→ **Problem to work on**: Repeat the entries exactly, and do not carry the pictures over.

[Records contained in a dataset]

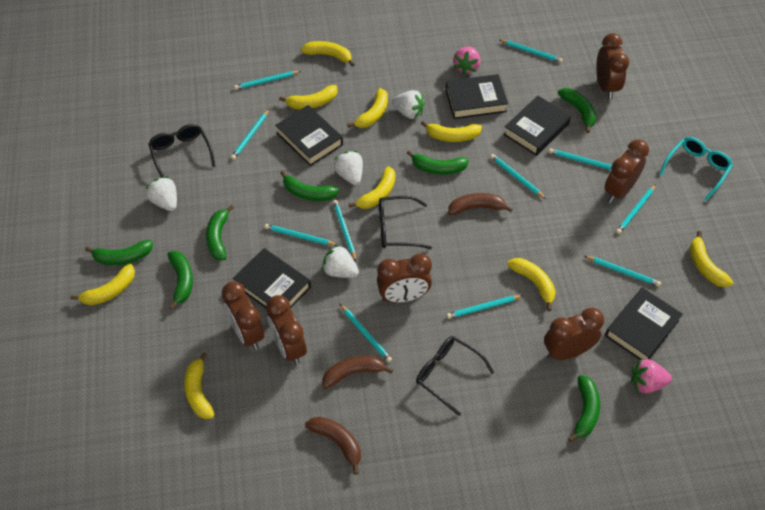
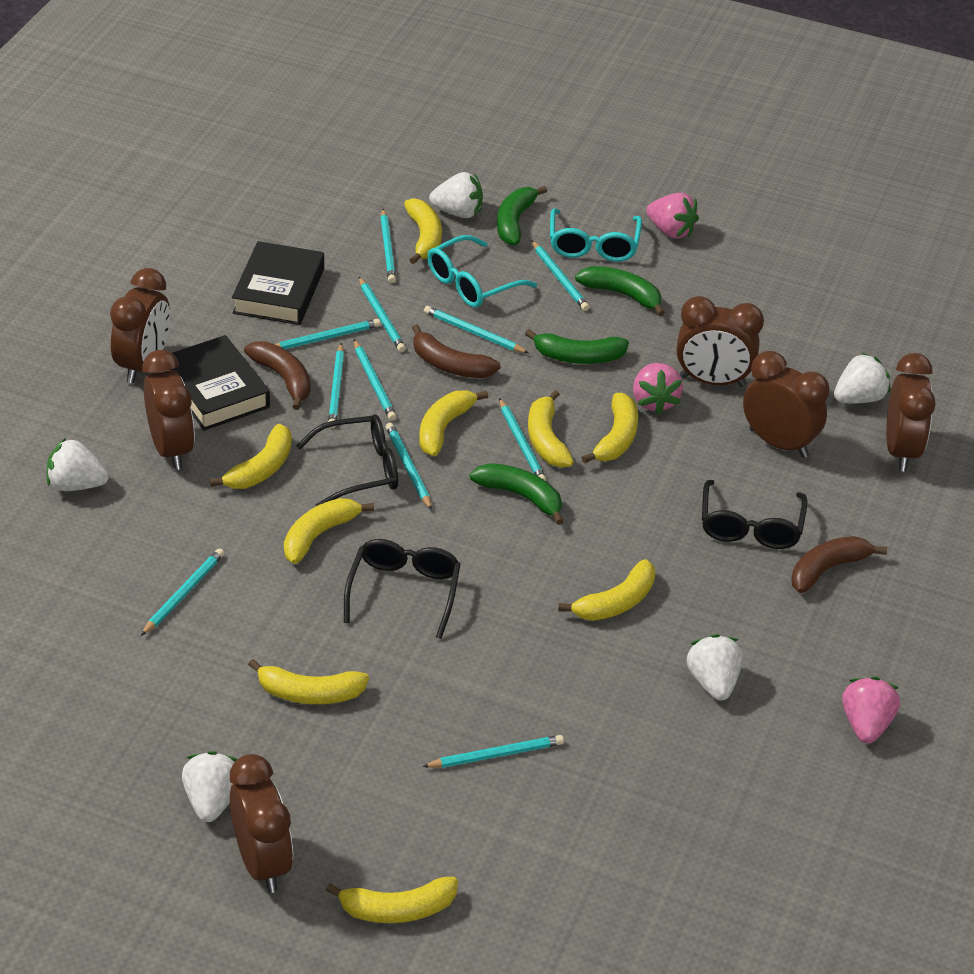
black book: 5 -> 2
green banana: 7 -> 4
pink strawberry: 2 -> 3
turquoise glasses: 1 -> 2
white strawberry: 4 -> 5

→ **Expected output**:
black book: 5 -> 2
green banana: 7 -> 4
pink strawberry: 2 -> 3
turquoise glasses: 1 -> 2
white strawberry: 4 -> 5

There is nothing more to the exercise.